* Task statement: Go to the line containing "R9: 22k (+9V, W12) -> 22k (GND, W7)" below; retype it and all following lines exactly, and leave out the pictures.

Source records
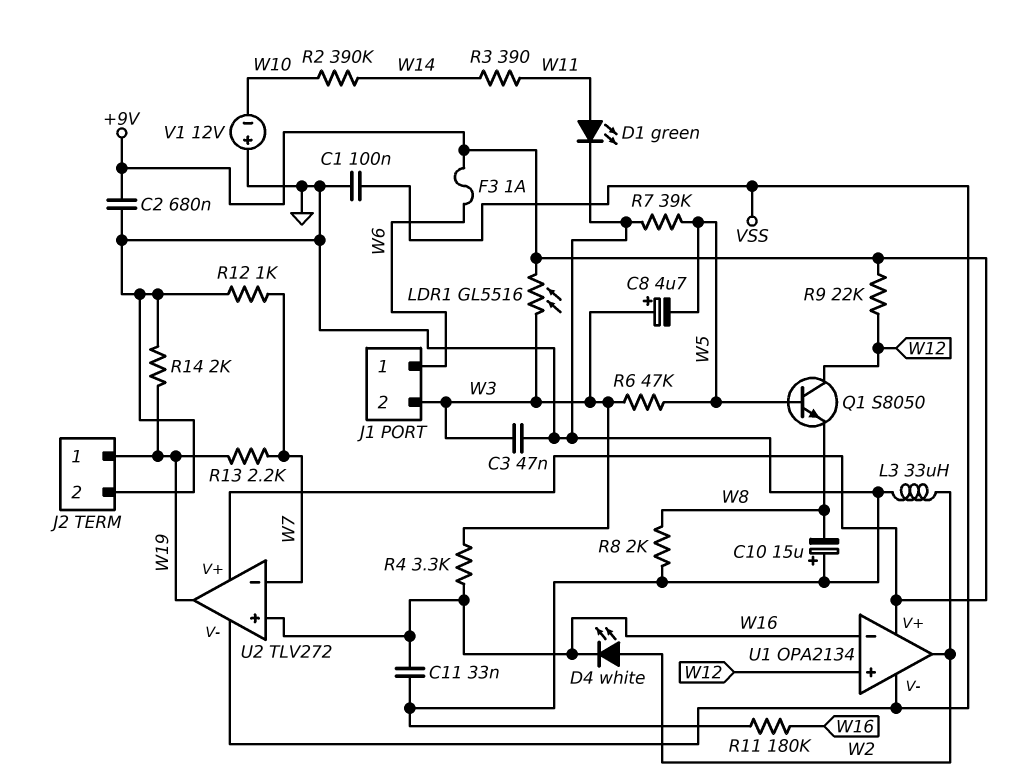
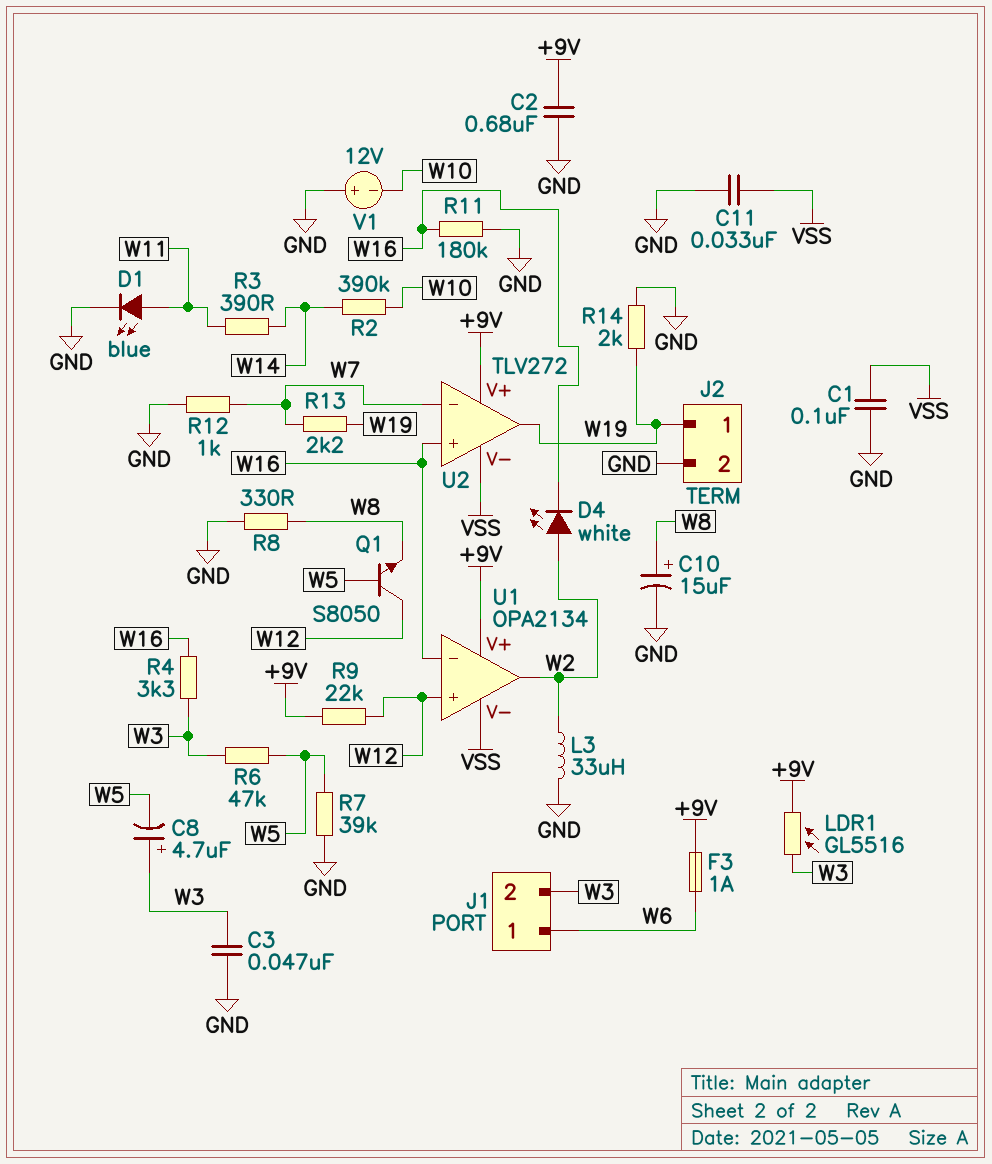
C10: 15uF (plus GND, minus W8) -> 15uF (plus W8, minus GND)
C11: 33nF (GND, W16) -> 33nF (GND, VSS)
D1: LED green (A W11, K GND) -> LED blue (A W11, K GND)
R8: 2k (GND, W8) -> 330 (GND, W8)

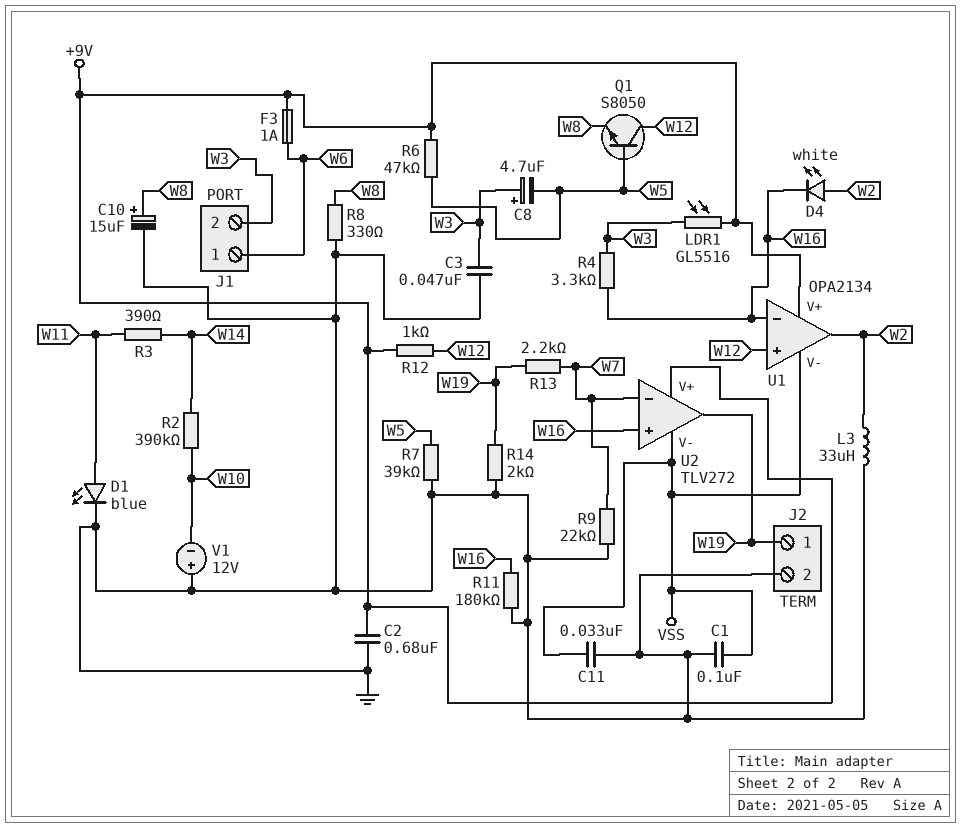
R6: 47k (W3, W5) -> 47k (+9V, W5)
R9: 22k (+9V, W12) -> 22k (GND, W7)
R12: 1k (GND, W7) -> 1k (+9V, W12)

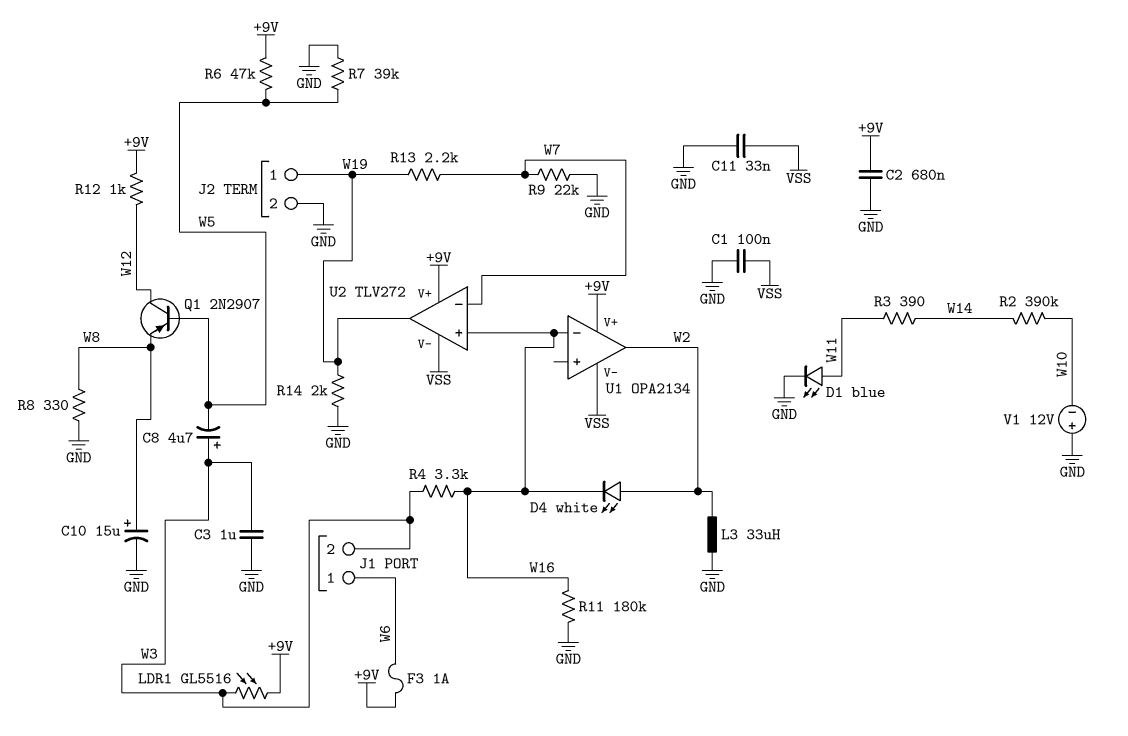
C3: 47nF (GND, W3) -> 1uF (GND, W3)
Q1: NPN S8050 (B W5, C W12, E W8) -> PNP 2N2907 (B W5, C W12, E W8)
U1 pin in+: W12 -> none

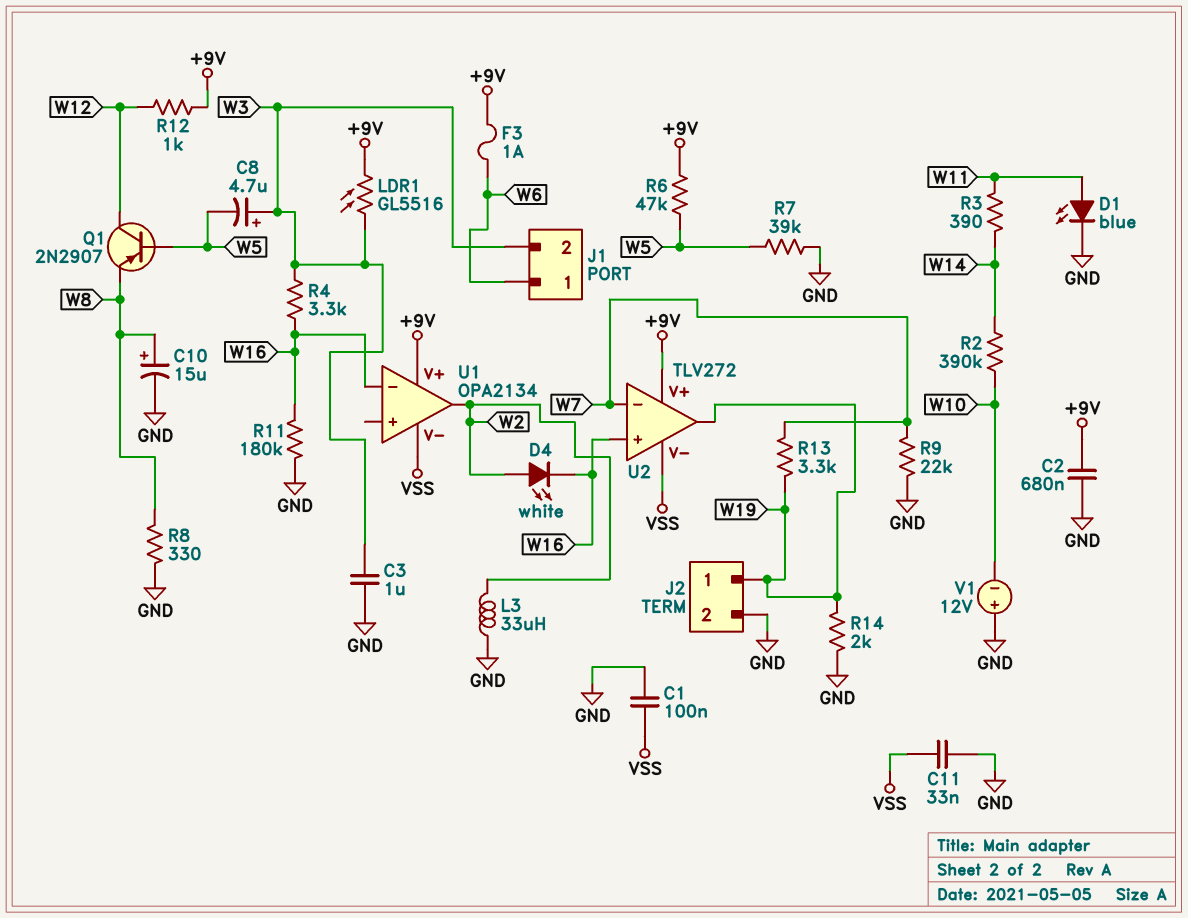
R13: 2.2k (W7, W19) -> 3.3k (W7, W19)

* Expected output:
R9: 22k (+9V, W12) -> 22k (GND, W7)
R12: 1k (GND, W7) -> 1k (+9V, W12)

C3: 47nF (GND, W3) -> 1uF (GND, W3)
Q1: NPN S8050 (B W5, C W12, E W8) -> PNP 2N2907 (B W5, C W12, E W8)
U1 pin in+: W12 -> none

R13: 2.2k (W7, W19) -> 3.3k (W7, W19)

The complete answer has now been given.